Task directions: A faithful copy of the entries, without any pictures, is what is needed here.

Supplied records:
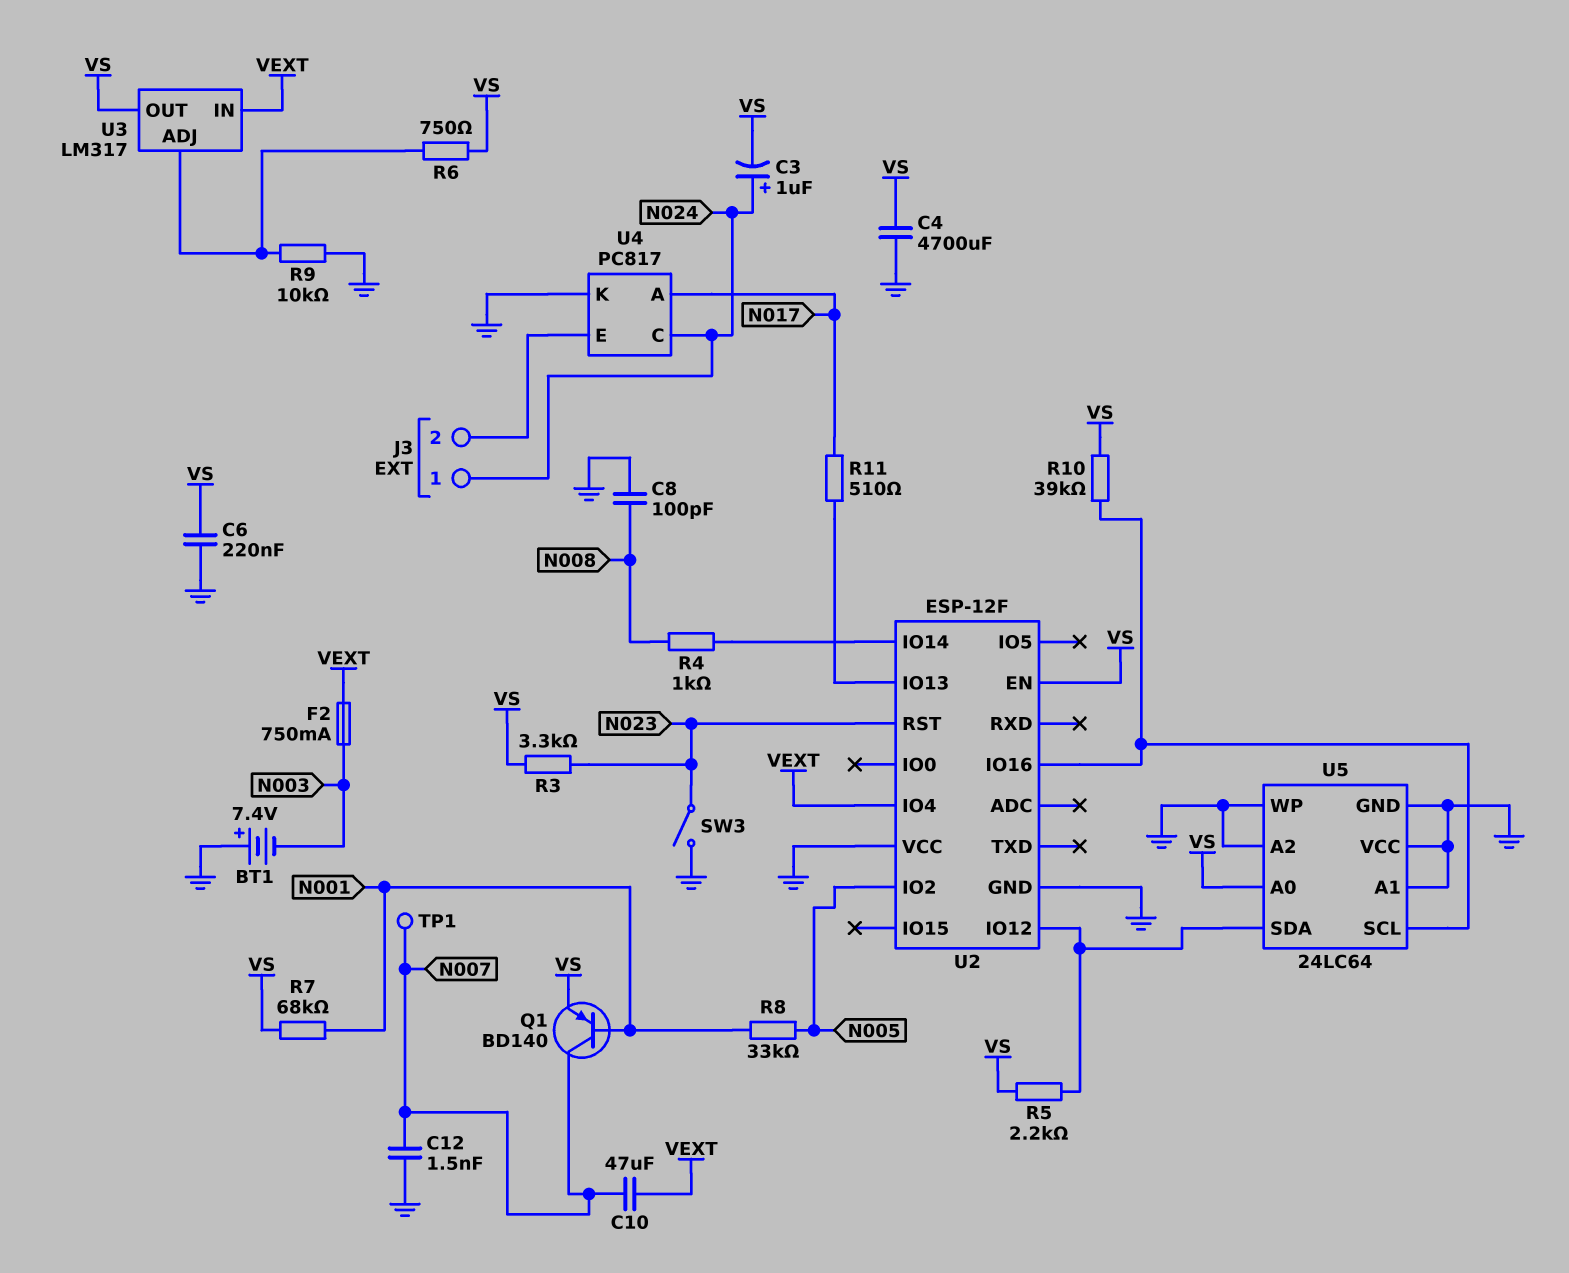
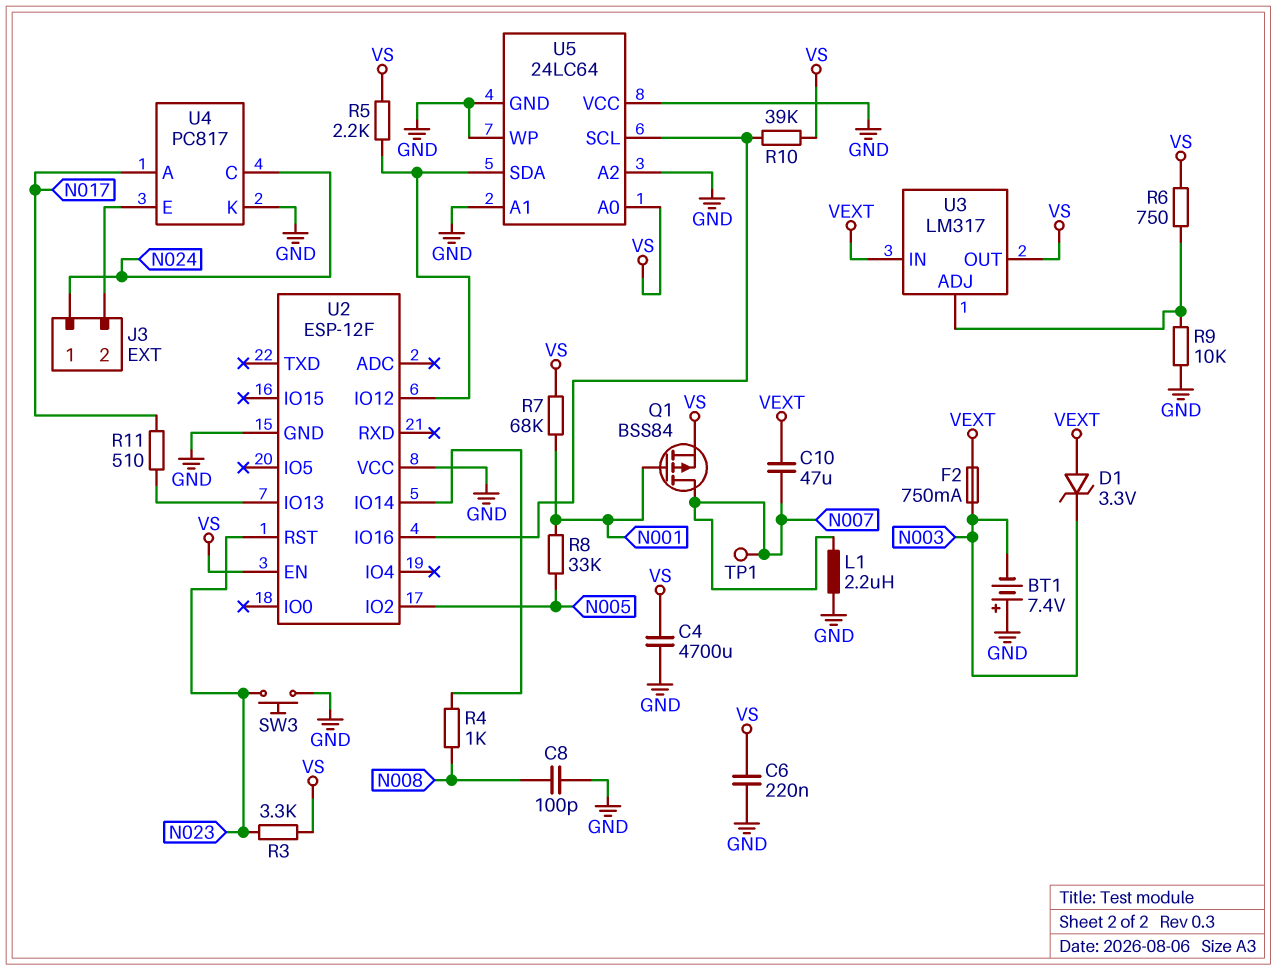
C3: 1uF (plus N024, minus VS) -> none
C12: 1.5nF (GND, N007) -> none
D1: none -> zener 3.3V (A VEXT, K N003)
L1: none -> 2.2uH (GND, N007)
Q1: PNP BD140 (B N001, C N007, E VS) -> PMOS BSS84 (G N001, D N007, S VS)
SW3: switch (GND, N023) -> button (GND, N023)
U2 pin IO4: VEXT -> none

Output for this task:
C3: 1uF (plus N024, minus VS) -> none
C12: 1.5nF (GND, N007) -> none
D1: none -> zener 3.3V (A VEXT, K N003)
L1: none -> 2.2uH (GND, N007)
Q1: PNP BD140 (B N001, C N007, E VS) -> PMOS BSS84 (G N001, D N007, S VS)
SW3: switch (GND, N023) -> button (GND, N023)
U2 pin IO4: VEXT -> none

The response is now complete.